Task brief | Report the number of lines in the data below where the string "before" shows up, and only that number.

Exercise materials |
════════════════════
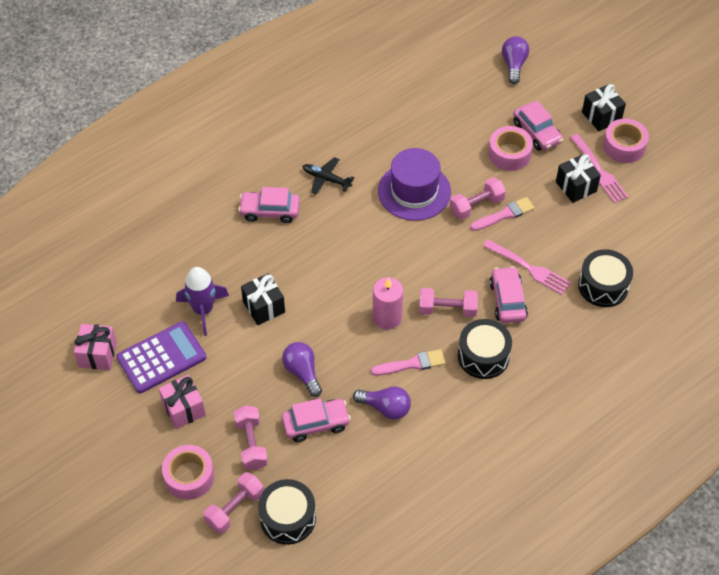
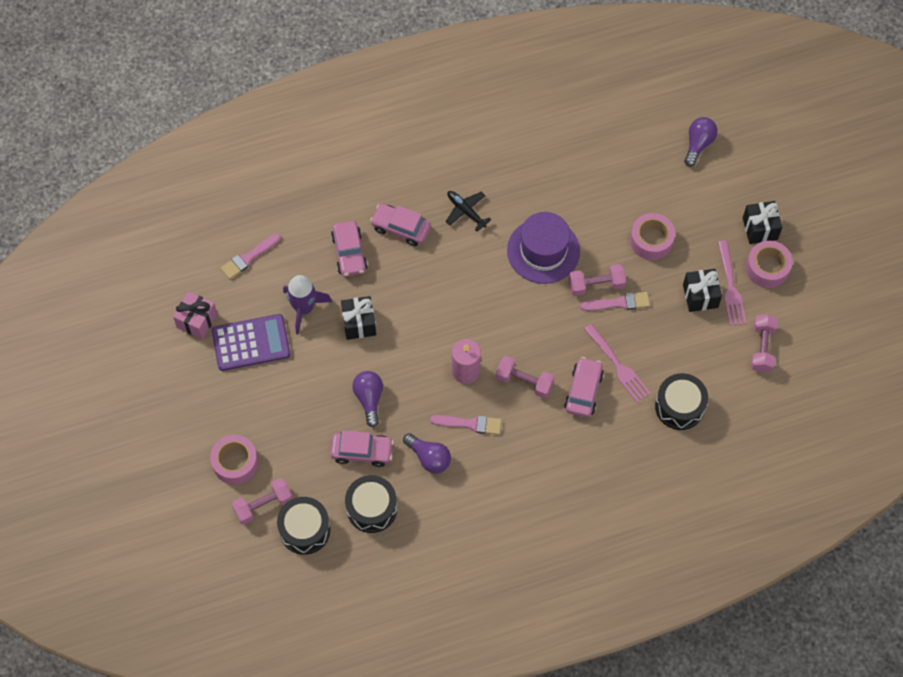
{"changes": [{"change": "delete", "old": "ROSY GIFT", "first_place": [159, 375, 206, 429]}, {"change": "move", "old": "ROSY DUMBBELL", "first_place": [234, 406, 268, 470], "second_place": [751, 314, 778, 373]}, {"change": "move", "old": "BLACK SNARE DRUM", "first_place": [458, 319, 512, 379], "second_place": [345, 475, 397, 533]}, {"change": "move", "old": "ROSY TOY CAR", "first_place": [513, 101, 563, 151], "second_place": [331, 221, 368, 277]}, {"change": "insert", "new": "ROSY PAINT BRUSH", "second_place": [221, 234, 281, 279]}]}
════════════════════
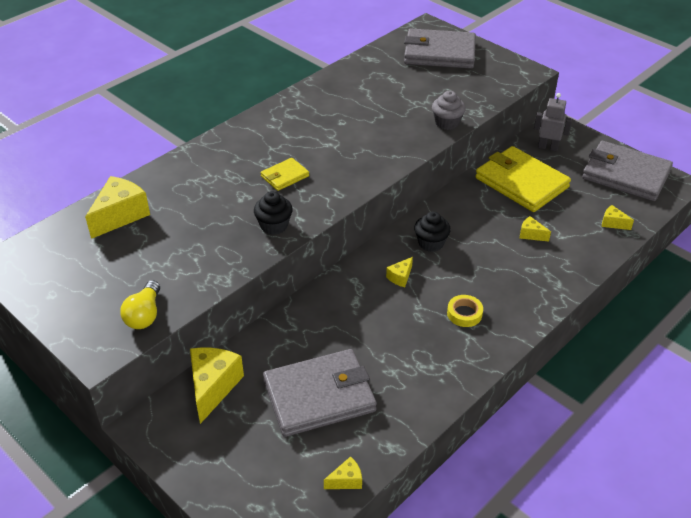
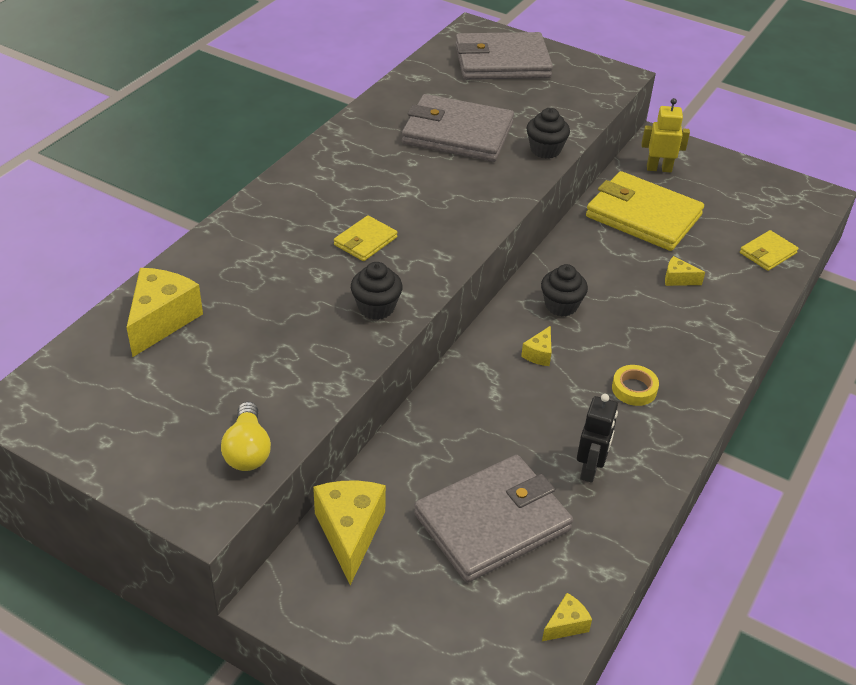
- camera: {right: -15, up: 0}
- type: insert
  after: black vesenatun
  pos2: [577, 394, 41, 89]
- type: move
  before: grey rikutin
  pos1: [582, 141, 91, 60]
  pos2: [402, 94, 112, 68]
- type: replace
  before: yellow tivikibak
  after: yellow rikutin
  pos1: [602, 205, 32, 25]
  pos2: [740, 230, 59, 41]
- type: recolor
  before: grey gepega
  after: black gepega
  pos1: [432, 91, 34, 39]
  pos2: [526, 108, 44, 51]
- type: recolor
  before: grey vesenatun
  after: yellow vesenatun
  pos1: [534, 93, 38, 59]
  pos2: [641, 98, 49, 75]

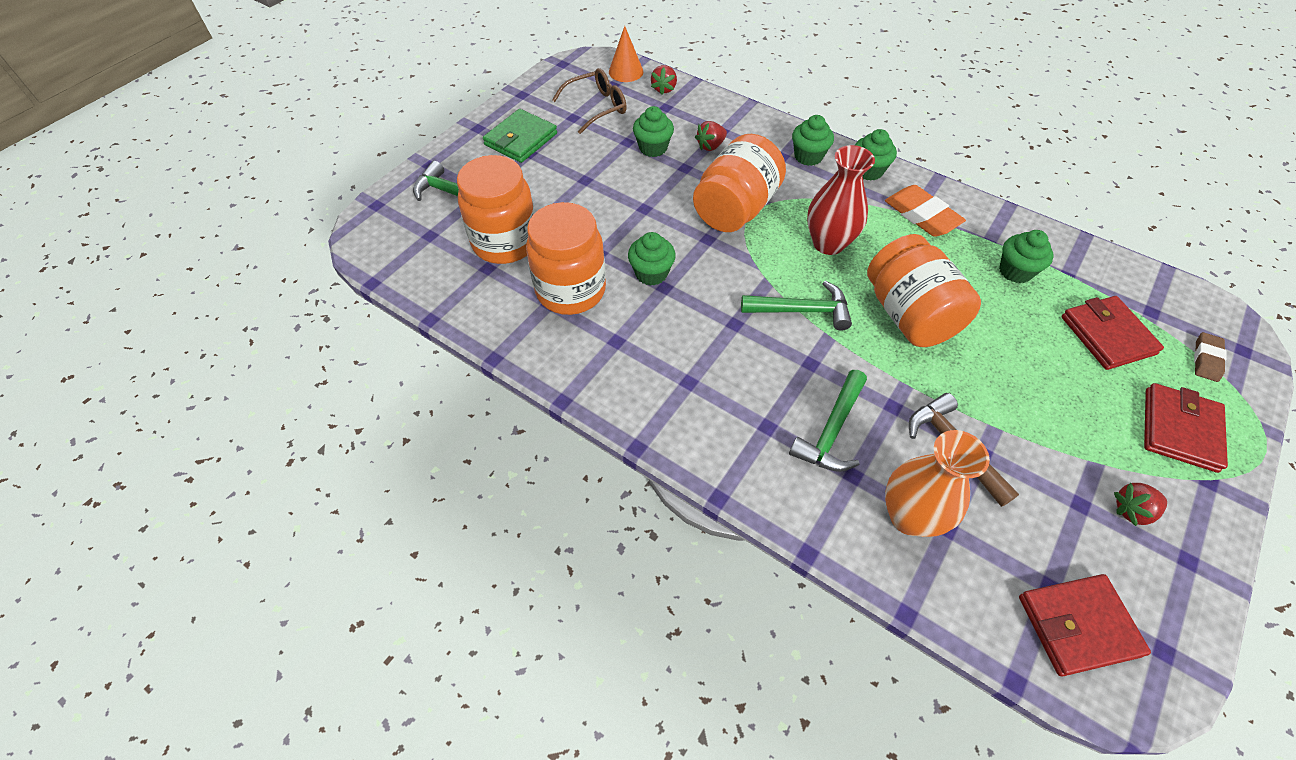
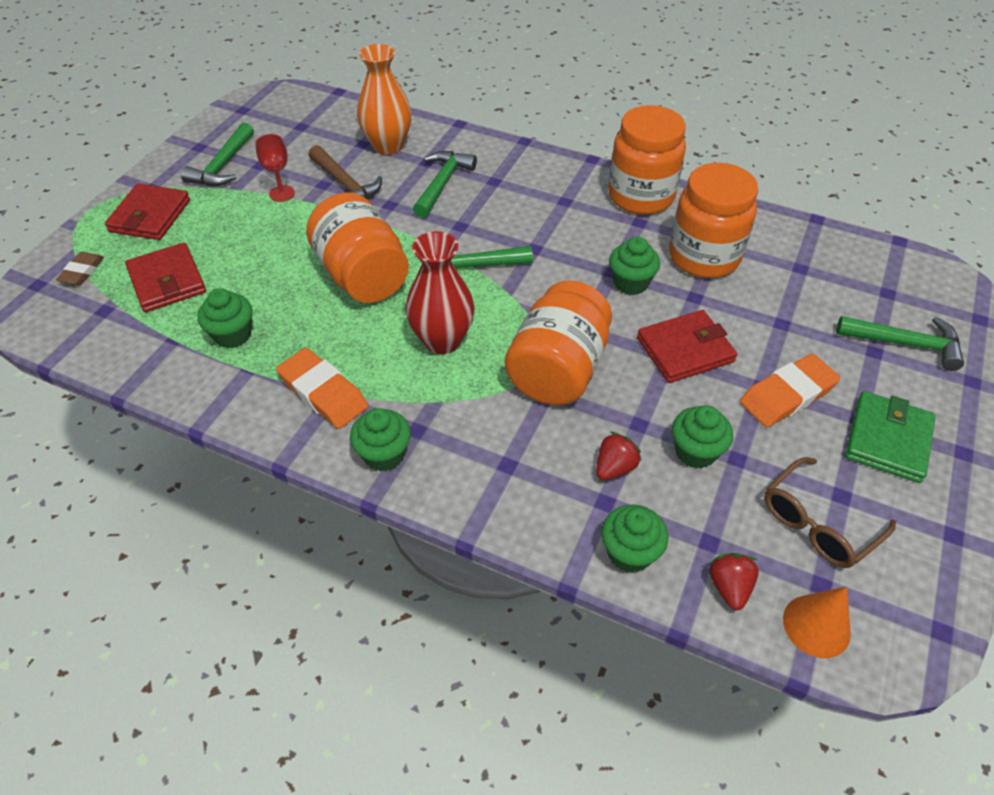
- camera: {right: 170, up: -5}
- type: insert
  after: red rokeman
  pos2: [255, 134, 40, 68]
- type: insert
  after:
════════════════════
Your solution | 4